Given exercise :: Reproduce all of the entries below word for word, leaving every line unchanged.

^^^^^^^^^^^^^^^^

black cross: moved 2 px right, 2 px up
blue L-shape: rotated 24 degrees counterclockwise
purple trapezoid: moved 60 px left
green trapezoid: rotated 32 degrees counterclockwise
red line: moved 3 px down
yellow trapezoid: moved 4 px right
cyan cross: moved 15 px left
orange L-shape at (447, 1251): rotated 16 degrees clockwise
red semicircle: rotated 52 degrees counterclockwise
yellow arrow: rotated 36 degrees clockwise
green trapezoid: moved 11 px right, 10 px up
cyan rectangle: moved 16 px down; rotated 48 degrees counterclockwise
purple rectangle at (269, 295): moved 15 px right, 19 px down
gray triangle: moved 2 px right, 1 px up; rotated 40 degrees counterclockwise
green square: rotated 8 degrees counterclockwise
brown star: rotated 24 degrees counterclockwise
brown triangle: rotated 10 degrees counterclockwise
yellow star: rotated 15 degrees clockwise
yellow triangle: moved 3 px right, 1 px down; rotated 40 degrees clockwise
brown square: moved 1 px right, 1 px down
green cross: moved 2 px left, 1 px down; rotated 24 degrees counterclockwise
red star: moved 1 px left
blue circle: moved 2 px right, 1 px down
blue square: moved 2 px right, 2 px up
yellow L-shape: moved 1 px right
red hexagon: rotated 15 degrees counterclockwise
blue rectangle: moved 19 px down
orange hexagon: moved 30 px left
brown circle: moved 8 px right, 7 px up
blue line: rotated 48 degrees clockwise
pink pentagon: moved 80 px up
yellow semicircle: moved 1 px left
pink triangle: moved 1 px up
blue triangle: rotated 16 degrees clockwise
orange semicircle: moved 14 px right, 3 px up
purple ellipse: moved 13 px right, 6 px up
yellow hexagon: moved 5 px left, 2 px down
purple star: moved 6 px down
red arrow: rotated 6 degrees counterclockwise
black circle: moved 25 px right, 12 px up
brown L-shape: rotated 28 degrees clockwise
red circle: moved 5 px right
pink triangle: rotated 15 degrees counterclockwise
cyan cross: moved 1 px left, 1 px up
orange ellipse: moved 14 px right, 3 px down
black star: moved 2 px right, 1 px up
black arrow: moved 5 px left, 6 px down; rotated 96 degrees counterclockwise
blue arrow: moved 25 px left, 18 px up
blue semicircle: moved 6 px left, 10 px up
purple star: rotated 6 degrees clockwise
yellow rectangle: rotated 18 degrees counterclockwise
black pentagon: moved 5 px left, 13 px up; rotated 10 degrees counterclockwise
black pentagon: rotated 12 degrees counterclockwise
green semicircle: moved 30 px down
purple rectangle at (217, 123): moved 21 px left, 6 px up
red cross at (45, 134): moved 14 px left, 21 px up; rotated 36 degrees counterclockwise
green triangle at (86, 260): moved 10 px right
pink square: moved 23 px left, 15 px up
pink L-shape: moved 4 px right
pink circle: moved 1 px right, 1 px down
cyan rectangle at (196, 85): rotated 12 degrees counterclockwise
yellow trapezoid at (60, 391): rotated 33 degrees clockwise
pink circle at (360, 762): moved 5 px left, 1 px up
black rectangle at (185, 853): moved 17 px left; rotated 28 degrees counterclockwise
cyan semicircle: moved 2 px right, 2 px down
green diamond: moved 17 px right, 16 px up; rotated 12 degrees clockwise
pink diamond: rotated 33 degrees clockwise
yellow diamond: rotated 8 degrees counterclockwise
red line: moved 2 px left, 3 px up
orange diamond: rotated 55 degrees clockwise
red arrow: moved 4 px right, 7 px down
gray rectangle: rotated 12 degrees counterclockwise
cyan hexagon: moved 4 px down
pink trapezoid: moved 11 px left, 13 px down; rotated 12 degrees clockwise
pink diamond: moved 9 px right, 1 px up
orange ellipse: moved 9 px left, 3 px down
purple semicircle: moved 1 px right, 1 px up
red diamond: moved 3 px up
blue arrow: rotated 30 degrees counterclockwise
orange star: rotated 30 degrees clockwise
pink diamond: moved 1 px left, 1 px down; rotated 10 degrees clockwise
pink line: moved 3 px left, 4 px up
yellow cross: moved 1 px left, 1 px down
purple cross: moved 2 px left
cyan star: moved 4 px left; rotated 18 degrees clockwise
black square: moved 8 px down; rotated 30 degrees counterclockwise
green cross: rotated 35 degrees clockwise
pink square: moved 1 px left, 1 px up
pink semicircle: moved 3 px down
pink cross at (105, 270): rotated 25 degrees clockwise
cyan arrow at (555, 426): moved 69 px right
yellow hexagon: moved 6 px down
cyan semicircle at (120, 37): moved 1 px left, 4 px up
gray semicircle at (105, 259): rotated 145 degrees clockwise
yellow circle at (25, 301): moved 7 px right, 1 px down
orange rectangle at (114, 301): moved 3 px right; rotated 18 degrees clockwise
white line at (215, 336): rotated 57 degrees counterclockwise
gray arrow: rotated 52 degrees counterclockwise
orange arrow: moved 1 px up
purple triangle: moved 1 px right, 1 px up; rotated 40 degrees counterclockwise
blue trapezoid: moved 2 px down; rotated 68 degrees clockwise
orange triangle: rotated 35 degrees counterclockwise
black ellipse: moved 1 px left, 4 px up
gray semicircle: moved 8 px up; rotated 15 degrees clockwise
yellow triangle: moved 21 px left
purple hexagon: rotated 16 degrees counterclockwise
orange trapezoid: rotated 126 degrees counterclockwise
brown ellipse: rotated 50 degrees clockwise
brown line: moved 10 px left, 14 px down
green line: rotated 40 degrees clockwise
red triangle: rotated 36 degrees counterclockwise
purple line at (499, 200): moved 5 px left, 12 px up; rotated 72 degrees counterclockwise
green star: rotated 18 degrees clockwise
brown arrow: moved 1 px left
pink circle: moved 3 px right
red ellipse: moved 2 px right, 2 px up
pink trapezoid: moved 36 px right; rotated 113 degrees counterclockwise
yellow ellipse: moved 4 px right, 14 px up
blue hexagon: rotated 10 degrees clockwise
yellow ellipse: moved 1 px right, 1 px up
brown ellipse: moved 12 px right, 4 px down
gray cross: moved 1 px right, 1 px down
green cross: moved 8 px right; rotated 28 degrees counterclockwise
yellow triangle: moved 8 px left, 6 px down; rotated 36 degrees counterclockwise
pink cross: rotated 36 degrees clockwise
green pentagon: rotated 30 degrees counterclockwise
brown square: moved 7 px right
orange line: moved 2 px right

^^^^^^^^^^^^^^^^

Exercise response ::
black cross: moved 2 px right, 2 px up
blue L-shape: rotated 24 degrees counterclockwise
purple trapezoid: moved 60 px left
green trapezoid: rotated 32 degrees counterclockwise
red line: moved 3 px down
yellow trapezoid: moved 4 px right
cyan cross: moved 15 px left
orange L-shape at (447, 1251): rotated 16 degrees clockwise
red semicircle: rotated 52 degrees counterclockwise
yellow arrow: rotated 36 degrees clockwise
green trapezoid: moved 11 px right, 10 px up
cyan rectangle: moved 16 px down; rotated 48 degrees counterclockwise
purple rectangle at (269, 295): moved 15 px right, 19 px down
gray triangle: moved 2 px right, 1 px up; rotated 40 degrees counterclockwise
green square: rotated 8 degrees counterclockwise
brown star: rotated 24 degrees counterclockwise
brown triangle: rotated 10 degrees counterclockwise
yellow star: rotated 15 degrees clockwise
yellow triangle: moved 3 px right, 1 px down; rotated 40 degrees clockwise
brown square: moved 1 px right, 1 px down
green cross: moved 2 px left, 1 px down; rotated 24 degrees counterclockwise
red star: moved 1 px left
blue circle: moved 2 px right, 1 px down
blue square: moved 2 px right, 2 px up
yellow L-shape: moved 1 px right
red hexagon: rotated 15 degrees counterclockwise
blue rectangle: moved 19 px down
orange hexagon: moved 30 px left
brown circle: moved 8 px right, 7 px up
blue line: rotated 48 degrees clockwise
pink pentagon: moved 80 px up
yellow semicircle: moved 1 px left
pink triangle: moved 1 px up
blue triangle: rotated 16 degrees clockwise
orange semicircle: moved 14 px right, 3 px up
purple ellipse: moved 13 px right, 6 px up
yellow hexagon: moved 5 px left, 2 px down
purple star: moved 6 px down
red arrow: rotated 6 degrees counterclockwise
black circle: moved 25 px right, 12 px up
brown L-shape: rotated 28 degrees clockwise
red circle: moved 5 px right
pink triangle: rotated 15 degrees counterclockwise
cyan cross: moved 1 px left, 1 px up
orange ellipse: moved 14 px right, 3 px down
black star: moved 2 px right, 1 px up
black arrow: moved 5 px left, 6 px down; rotated 96 degrees counterclockwise
blue arrow: moved 25 px left, 18 px up
blue semicircle: moved 6 px left, 10 px up
purple star: rotated 6 degrees clockwise
yellow rectangle: rotated 18 degrees counterclockwise
black pentagon: moved 5 px left, 13 px up; rotated 10 degrees counterclockwise
black pentagon: rotated 12 degrees counterclockwise
green semicircle: moved 30 px down
purple rectangle at (217, 123): moved 21 px left, 6 px up
red cross at (45, 134): moved 14 px left, 21 px up; rotated 36 degrees counterclockwise
green triangle at (86, 260): moved 10 px right
pink square: moved 23 px left, 15 px up
pink L-shape: moved 4 px right
pink circle: moved 1 px right, 1 px down
cyan rectangle at (196, 85): rotated 12 degrees counterclockwise
yellow trapezoid at (60, 391): rotated 33 degrees clockwise
pink circle at (360, 762): moved 5 px left, 1 px up
black rectangle at (185, 853): moved 17 px left; rotated 28 degrees counterclockwise
cyan semicircle: moved 2 px right, 2 px down
green diamond: moved 17 px right, 16 px up; rotated 12 degrees clockwise
pink diamond: rotated 33 degrees clockwise
yellow diamond: rotated 8 degrees counterclockwise
red line: moved 2 px left, 3 px up
orange diamond: rotated 55 degrees clockwise
red arrow: moved 4 px right, 7 px down
gray rectangle: rotated 12 degrees counterclockwise
cyan hexagon: moved 4 px down
pink trapezoid: moved 11 px left, 13 px down; rotated 12 degrees clockwise
pink diamond: moved 9 px right, 1 px up
orange ellipse: moved 9 px left, 3 px down
purple semicircle: moved 1 px right, 1 px up
red diamond: moved 3 px up
blue arrow: rotated 30 degrees counterclockwise
orange star: rotated 30 degrees clockwise
pink diamond: moved 1 px left, 1 px down; rotated 10 degrees clockwise
pink line: moved 3 px left, 4 px up
yellow cross: moved 1 px left, 1 px down
purple cross: moved 2 px left
cyan star: moved 4 px left; rotated 18 degrees clockwise
black square: moved 8 px down; rotated 30 degrees counterclockwise
green cross: rotated 35 degrees clockwise
pink square: moved 1 px left, 1 px up
pink semicircle: moved 3 px down
pink cross at (105, 270): rotated 25 degrees clockwise
cyan arrow at (555, 426): moved 69 px right
yellow hexagon: moved 6 px down
cyan semicircle at (120, 37): moved 1 px left, 4 px up
gray semicircle at (105, 259): rotated 145 degrees clockwise
yellow circle at (25, 301): moved 7 px right, 1 px down
orange rectangle at (114, 301): moved 3 px right; rotated 18 degrees clockwise
white line at (215, 336): rotated 57 degrees counterclockwise
gray arrow: rotated 52 degrees counterclockwise
orange arrow: moved 1 px up
purple triangle: moved 1 px right, 1 px up; rotated 40 degrees counterclockwise
blue trapezoid: moved 2 px down; rotated 68 degrees clockwise
orange triangle: rotated 35 degrees counterclockwise
black ellipse: moved 1 px left, 4 px up
gray semicircle: moved 8 px up; rotated 15 degrees clockwise
yellow triangle: moved 21 px left
purple hexagon: rotated 16 degrees counterclockwise
orange trapezoid: rotated 126 degrees counterclockwise
brown ellipse: rotated 50 degrees clockwise
brown line: moved 10 px left, 14 px down
green line: rotated 40 degrees clockwise
red triangle: rotated 36 degrees counterclockwise
purple line at (499, 200): moved 5 px left, 12 px up; rotated 72 degrees counterclockwise
green star: rotated 18 degrees clockwise
brown arrow: moved 1 px left
pink circle: moved 3 px right
red ellipse: moved 2 px right, 2 px up
pink trapezoid: moved 36 px right; rotated 113 degrees counterclockwise
yellow ellipse: moved 4 px right, 14 px up
blue hexagon: rotated 10 degrees clockwise
yellow ellipse: moved 1 px right, 1 px up
brown ellipse: moved 12 px right, 4 px down
gray cross: moved 1 px right, 1 px down
green cross: moved 8 px right; rotated 28 degrees counterclockwise
yellow triangle: moved 8 px left, 6 px down; rotated 36 degrees counterclockwise
pink cross: rotated 36 degrees clockwise
green pentagon: rotated 30 degrees counterclockwise
brown square: moved 7 px right
orange line: moved 2 px right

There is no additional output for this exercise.